RECORDS PROVIDED

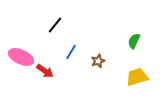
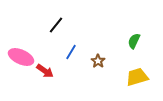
black line: moved 1 px right
brown star: rotated 16 degrees counterclockwise
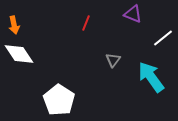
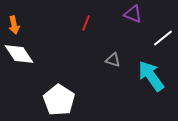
gray triangle: rotated 49 degrees counterclockwise
cyan arrow: moved 1 px up
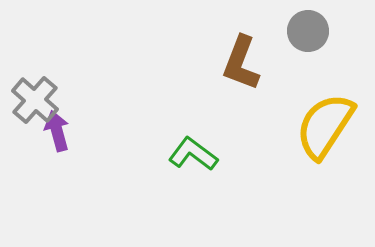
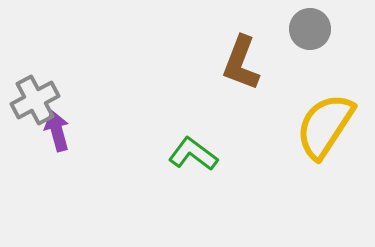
gray circle: moved 2 px right, 2 px up
gray cross: rotated 21 degrees clockwise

PROBLEM REQUIREMENTS
Word for word, return the entries above, but without any pictures.

PROBLEM SOLUTION
black line: moved 1 px right
brown star: rotated 16 degrees counterclockwise
gray triangle: rotated 49 degrees counterclockwise
cyan arrow: moved 1 px up
gray circle: moved 2 px right, 2 px up
gray cross: rotated 21 degrees clockwise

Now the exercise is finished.